## Required action
Would you retype, word for word, the line with "[349,295,386,344]" and each line after it to the end of the entries below, leaving the pictures out?
───── Source information
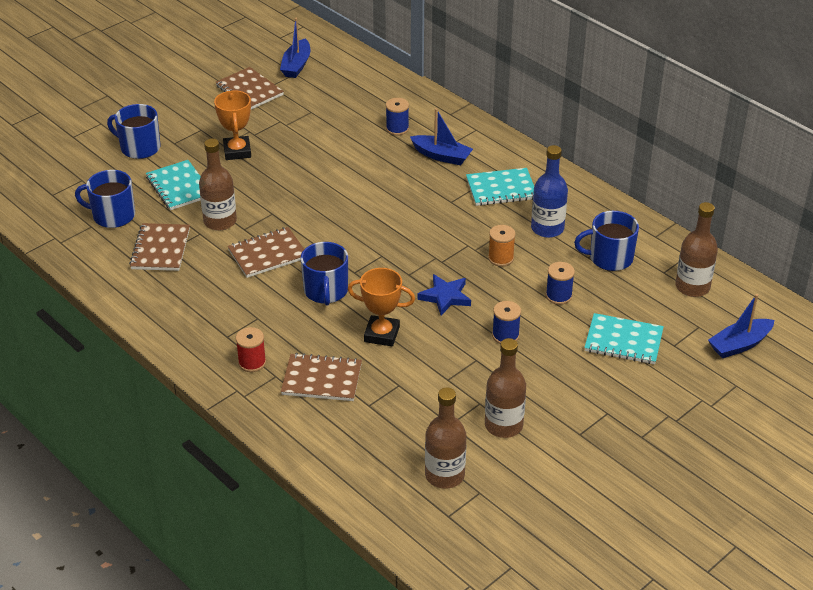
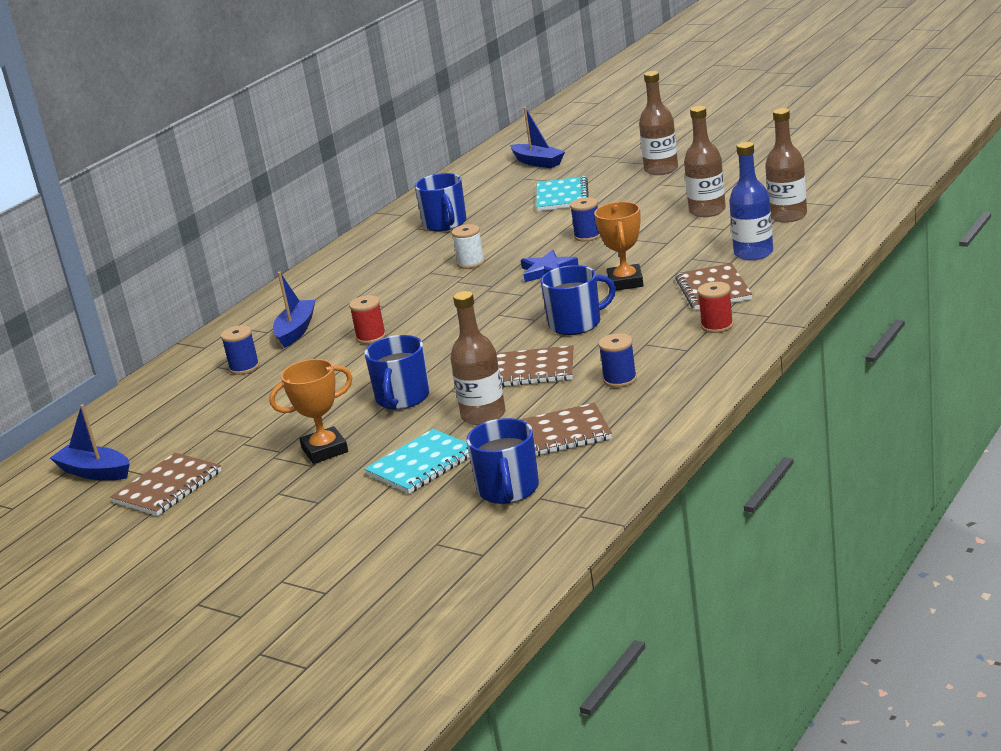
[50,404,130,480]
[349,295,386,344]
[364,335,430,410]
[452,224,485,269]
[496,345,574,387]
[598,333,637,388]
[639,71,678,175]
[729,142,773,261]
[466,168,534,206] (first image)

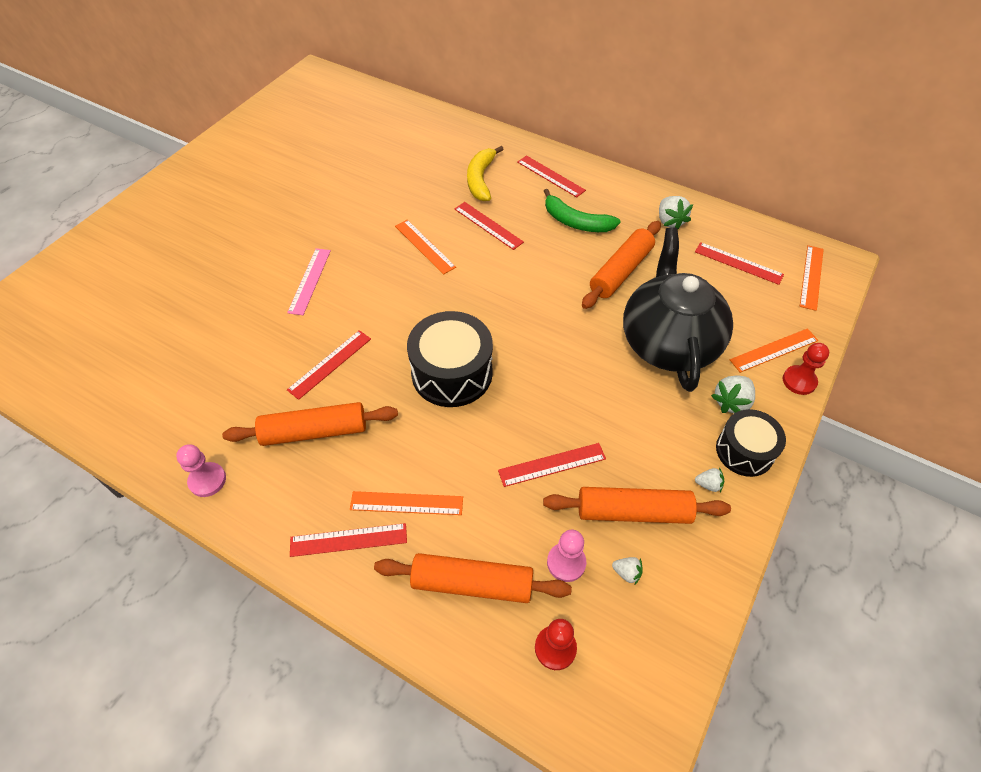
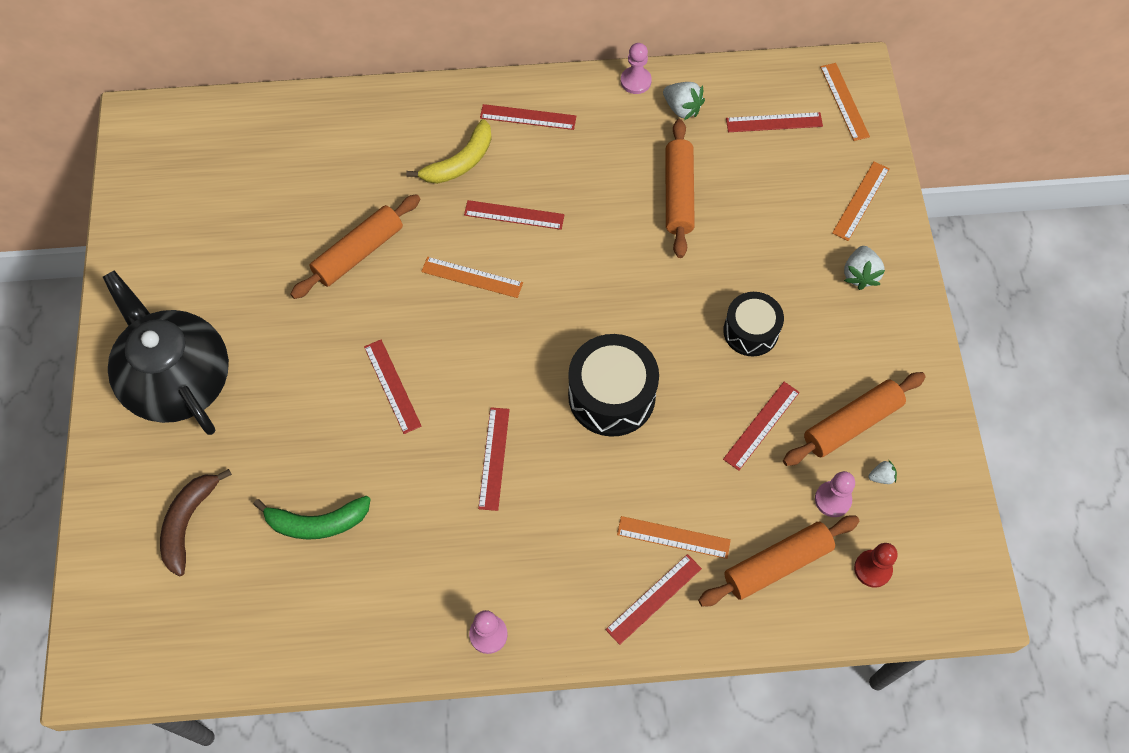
[103,271,229,435]
[160,469,232,576]
[253,496,371,540]
[290,194,420,299]
[364,340,422,434]
[406,119,492,184]
[617,516,731,559]
[621,43,652,94]
[723,292,784,356]
[695,468,724,492] (first image)
[783,343,829,395] (first image)

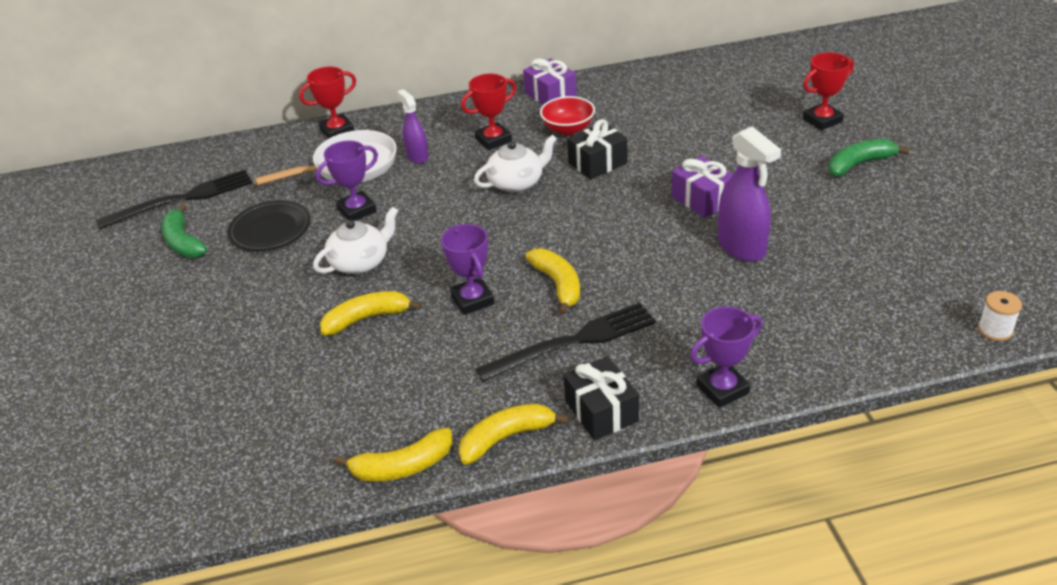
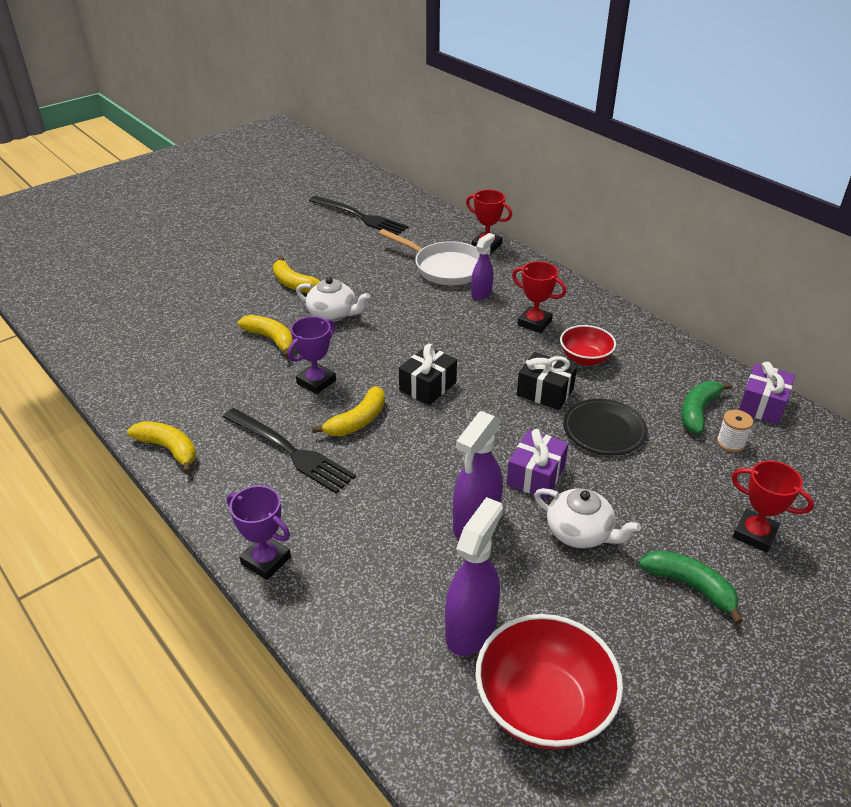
[273,256,320,293]
[399,344,457,405]
[445,497,503,656]
[475,614,623,750]
[534,488,641,548]
[563,399,648,455]
[681,381,732,434]
[717,410,753,452]
[739,362,795,425]
[316,141,378,221] (first image)

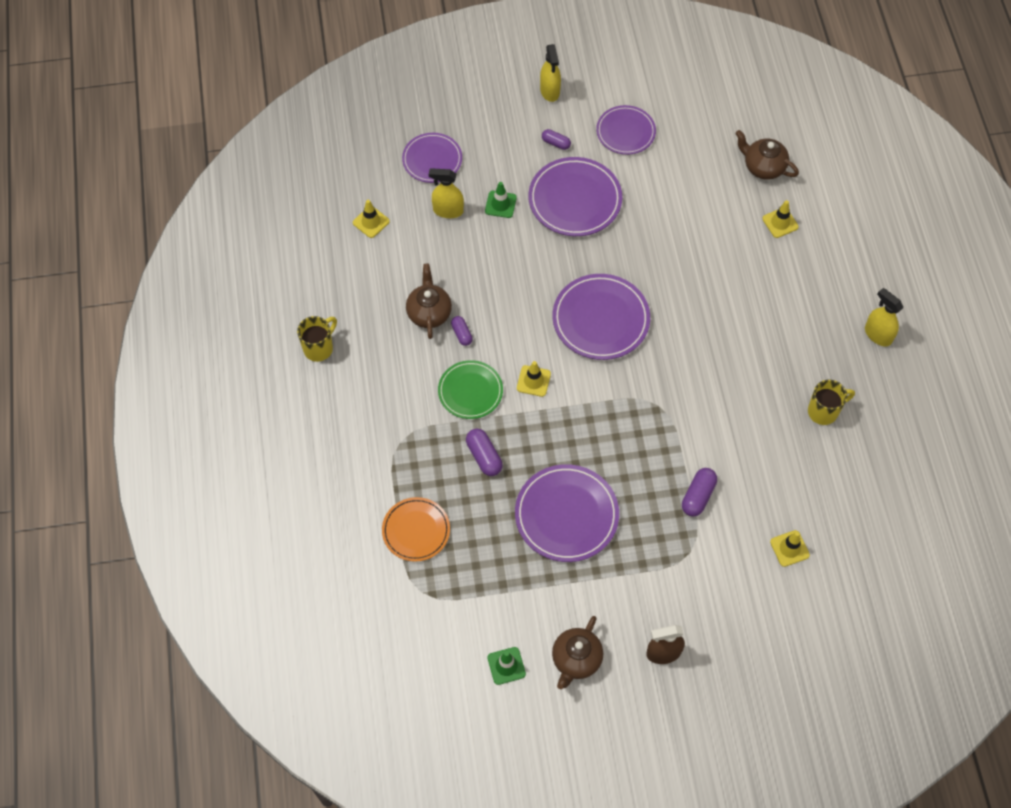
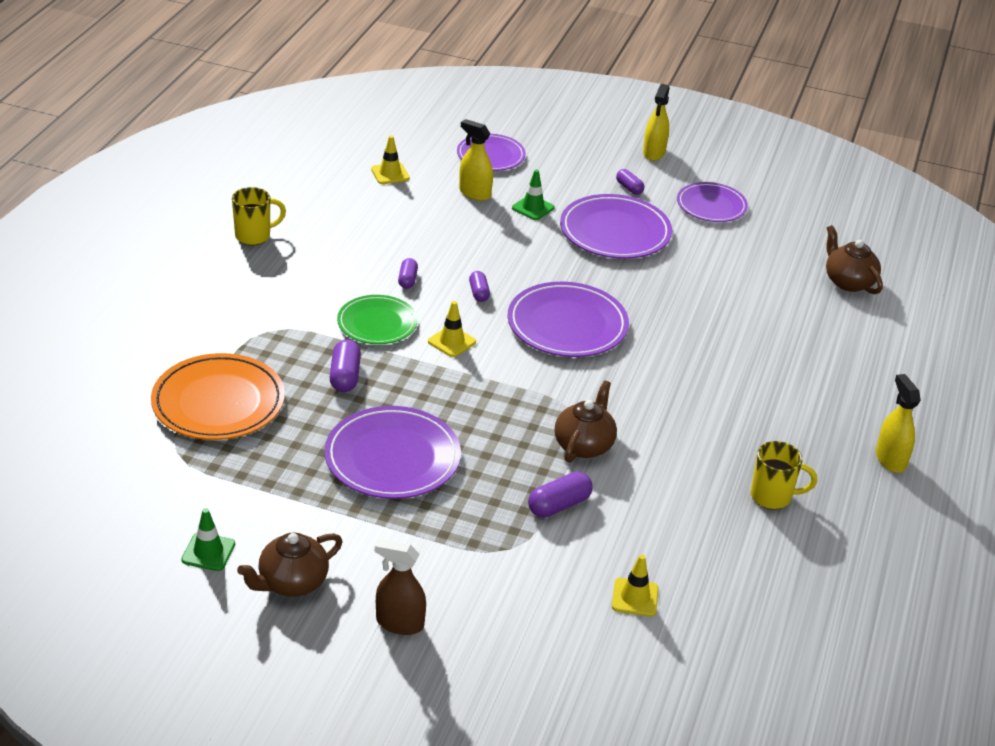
[151,353,285,440]
[469,271,490,302]
[555,380,617,463]
[762,200,799,238] (first image)

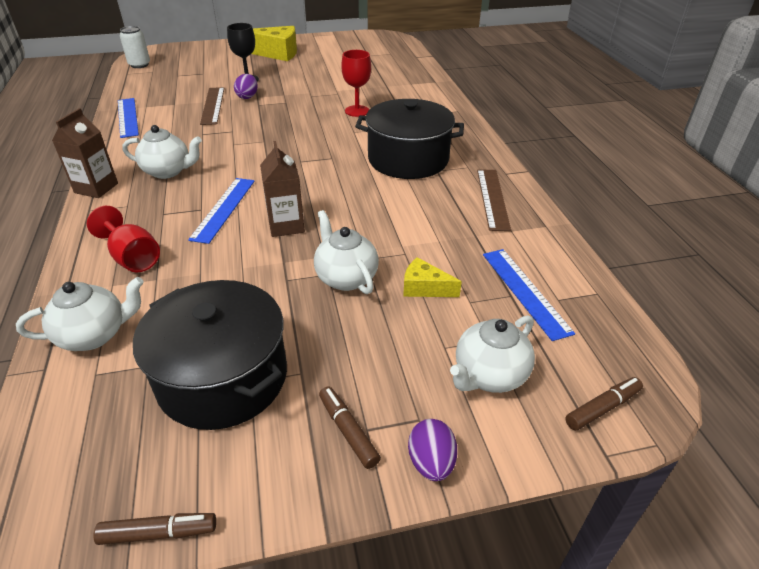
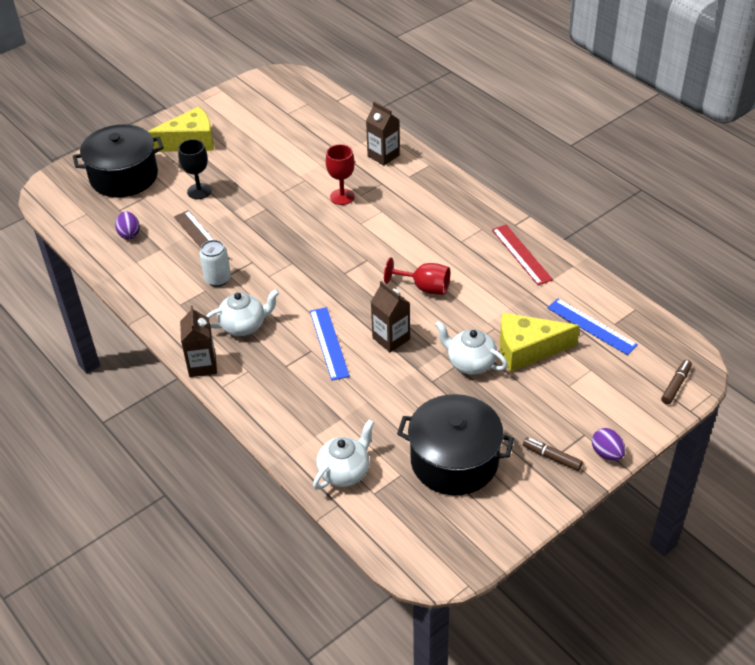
[73,124,164,198]
[115,211,140,239]
[199,240,231,287]
[366,101,400,166]
[384,257,450,295]
[492,225,553,286]
[500,313,580,372]
[93,513,216,545] (first image)
[118,98,139,138] (first image)
[450,315,535,393] (first image)

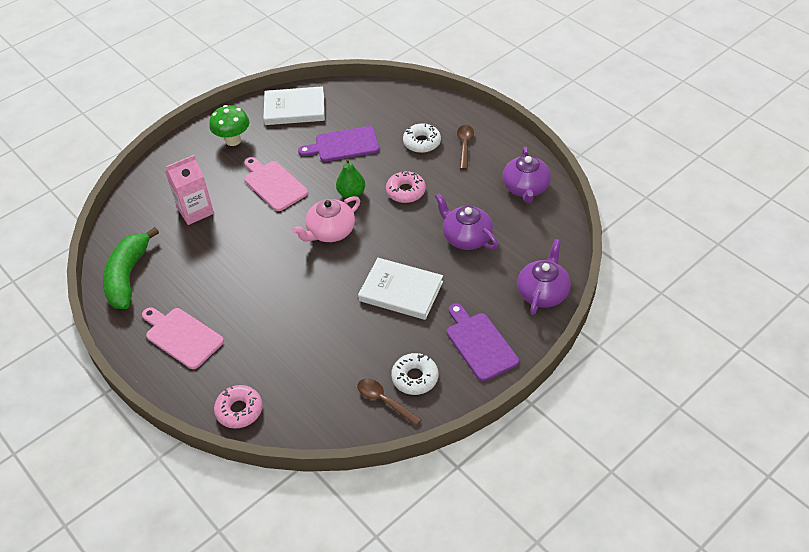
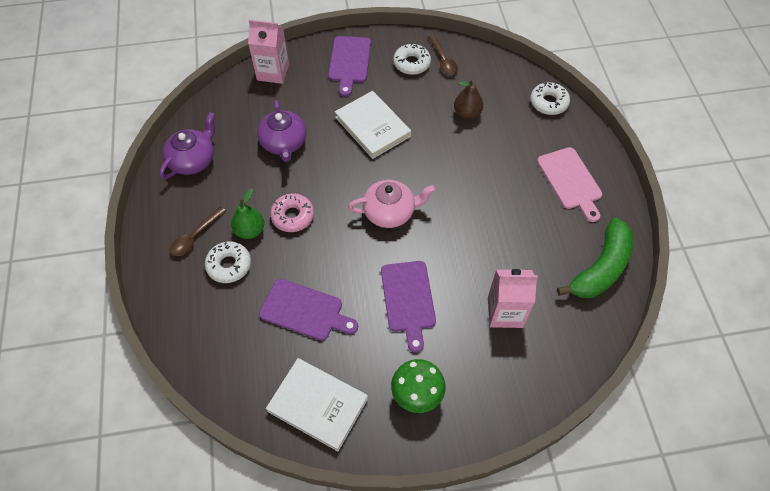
[231,189,264,239]
[248,20,289,84]
[381,261,436,353]
[454,79,483,119]
[530,82,570,115]

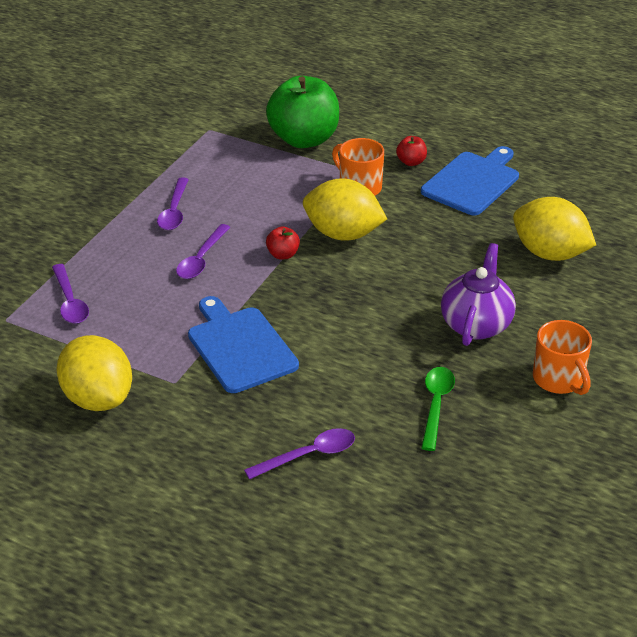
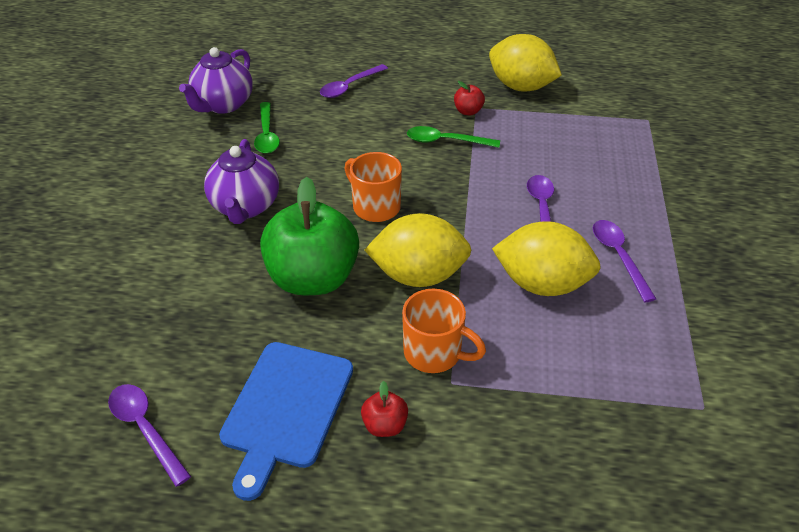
[108,384,191,487]
[179,47,253,114]
[260,177,359,295]
[344,152,402,222]
[407,126,500,148]
[454,81,485,116]
[492,221,601,296]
──────────
## Solution to this exercise
[349,295,386,344]
[364,335,430,410]
[452,224,485,269]
[496,345,574,387]
[598,333,637,388]
[639,71,678,175]
[729,142,773,261]
[466,168,534,206] (first image)

[103,271,229,435]
[160,469,232,576]
[253,496,371,540]
[290,194,420,299]
[364,340,422,434]
[406,119,492,184]
[617,516,731,559]
[621,43,652,94]
[723,292,784,356]
[695,468,724,492] (first image)
[783,343,829,395] (first image)

[273,256,320,293]
[399,344,457,405]
[445,497,503,656]
[475,614,623,750]
[534,488,641,548]
[563,399,648,455]
[681,381,732,434]
[717,410,753,452]
[739,362,795,425]
[316,141,378,221] (first image)

[151,353,285,440]
[469,271,490,302]
[555,380,617,463]
[762,200,799,238] (first image)

[73,124,164,198]
[115,211,140,239]
[199,240,231,287]
[366,101,400,166]
[384,257,450,295]
[492,225,553,286]
[500,313,580,372]
[93,513,216,545] (first image)
[118,98,139,138] (first image)
[450,315,535,393] (first image)

[231,189,264,239]
[248,20,289,84]
[381,261,436,353]
[454,79,483,119]
[530,82,570,115]

[108,384,191,487]
[179,47,253,114]
[260,177,359,295]
[344,152,402,222]
[407,126,500,148]
[454,81,485,116]
[492,221,601,296]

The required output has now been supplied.